▶ [What the exercise asks]:
Gather each line in the entries that includes the string "brown".

▶ [Data for the task]:
:::
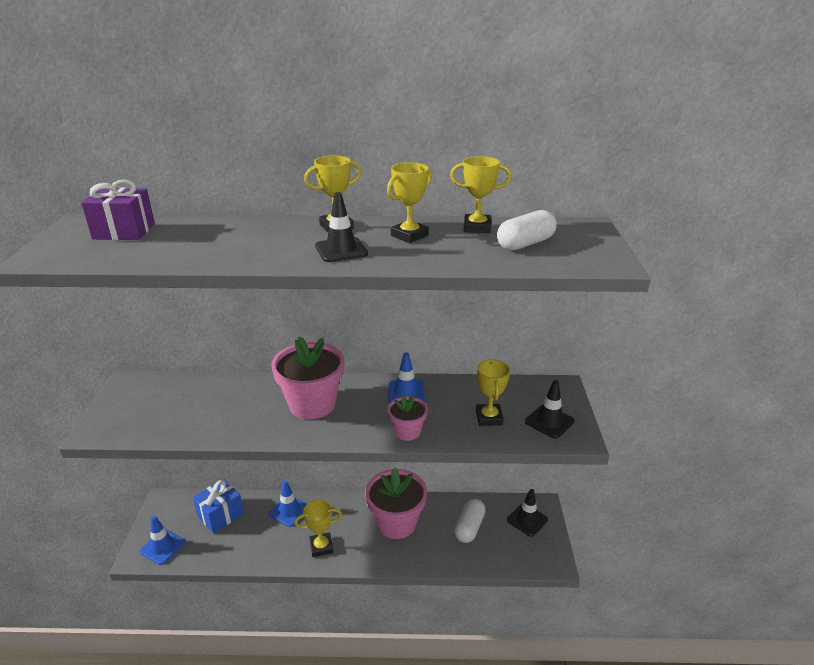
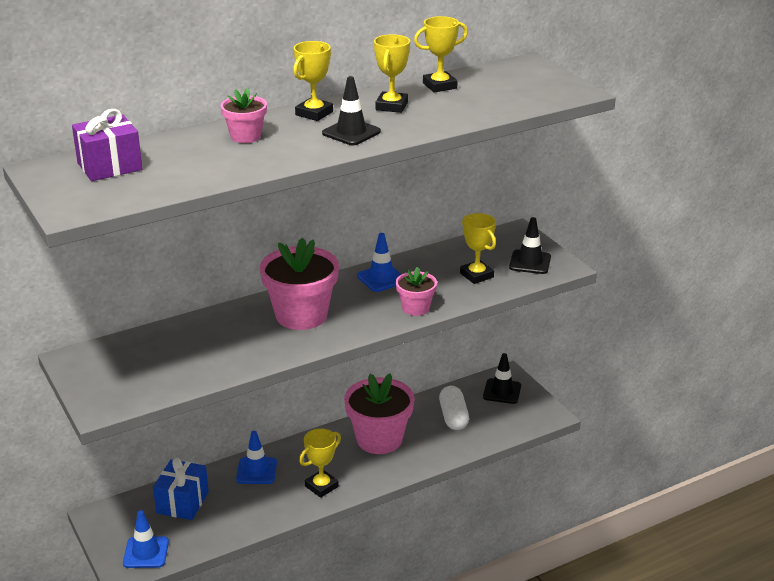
camera: 30 degrees left, 0 degrees up
(255, 232) = (246, 136): none -> pink flower pot
(525, 244) = (496, 91): white capsule -> none

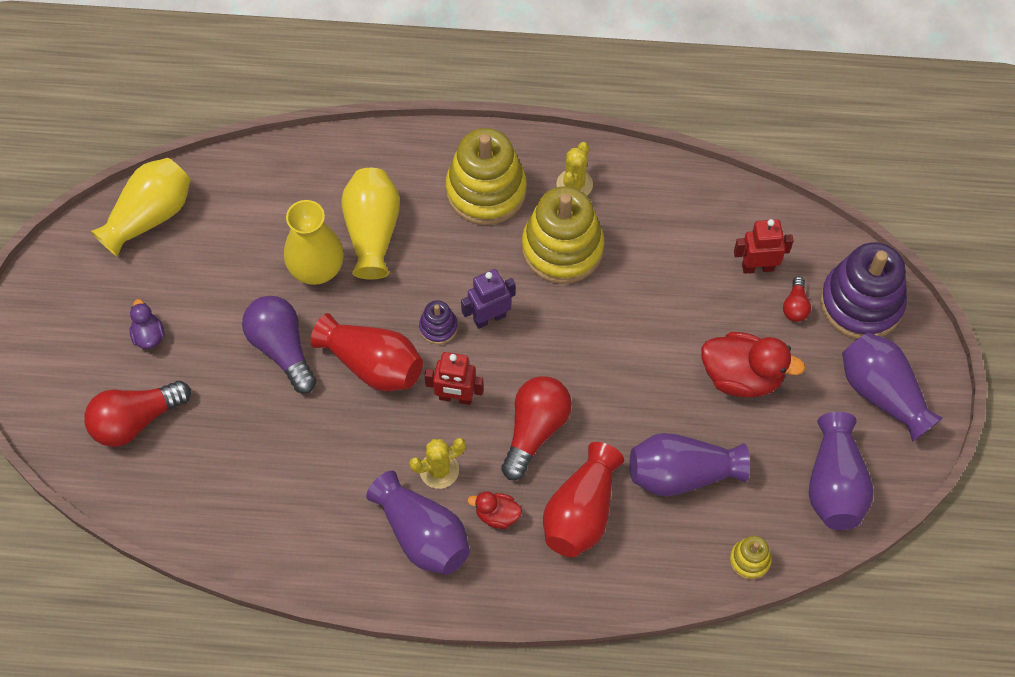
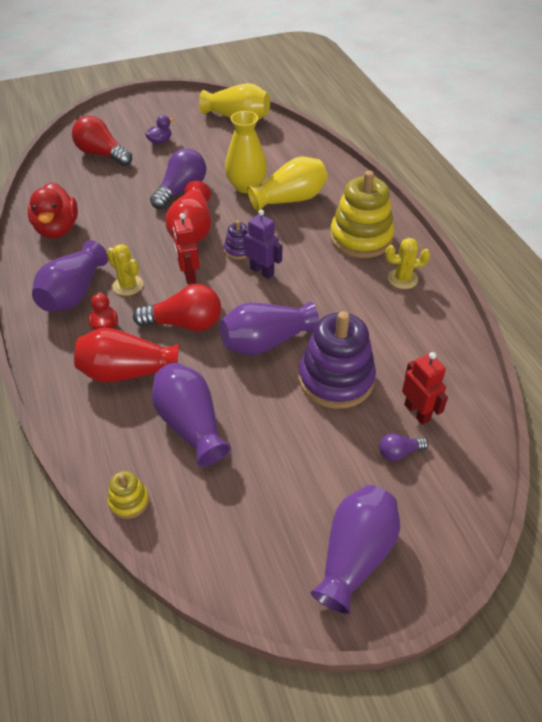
camera: 65 degrees right, 15 degrees down
(562, 248) = (345, 289): yellow stacking toy -> none
(742, 376) = (305, 436): red duck -> red duck (57, 229)
(795, 306) = (399, 452): red light bulb -> purple light bulb
(834, 485) = (235, 545): purple vase -> purple vase (266, 342)
(861, 303) = (439, 504): purple stacking toy -> purple stacking toy (336, 379)

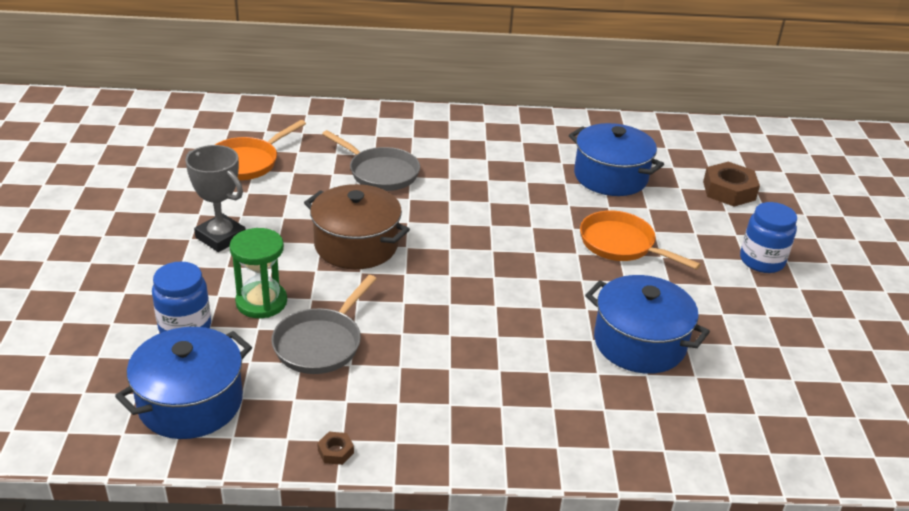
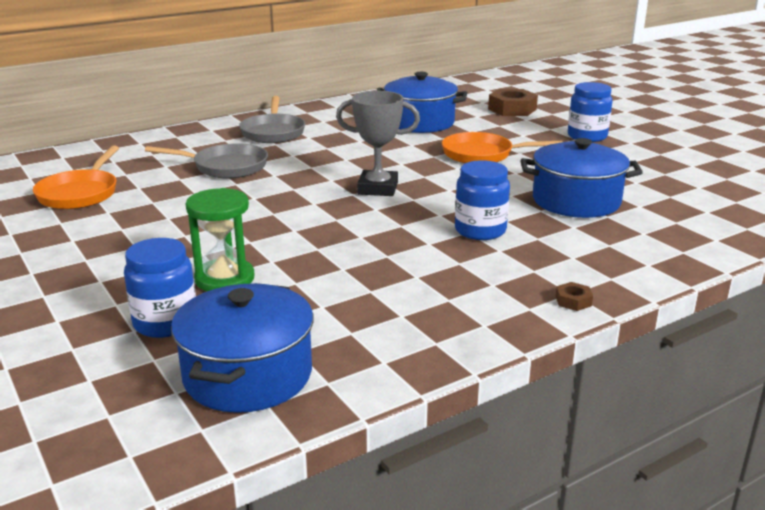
camera: 30 degrees left, 10 degrees down
(220, 237) = (119, 249): grey trophy -> grey trophy (378, 188)
(321, 343) = (323, 286): grey pan -> grey pan (273, 132)
(335, 451) = (442, 352): brown nut -> brown nut (573, 301)
(356, 245) = (266, 215): brown pot -> none
(508, 339) = (480, 230): none -> blue jar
:::
▶ [Result of the exercise]:
(335, 451) = (442, 352): brown nut -> brown nut (573, 301)
(356, 245) = (266, 215): brown pot -> none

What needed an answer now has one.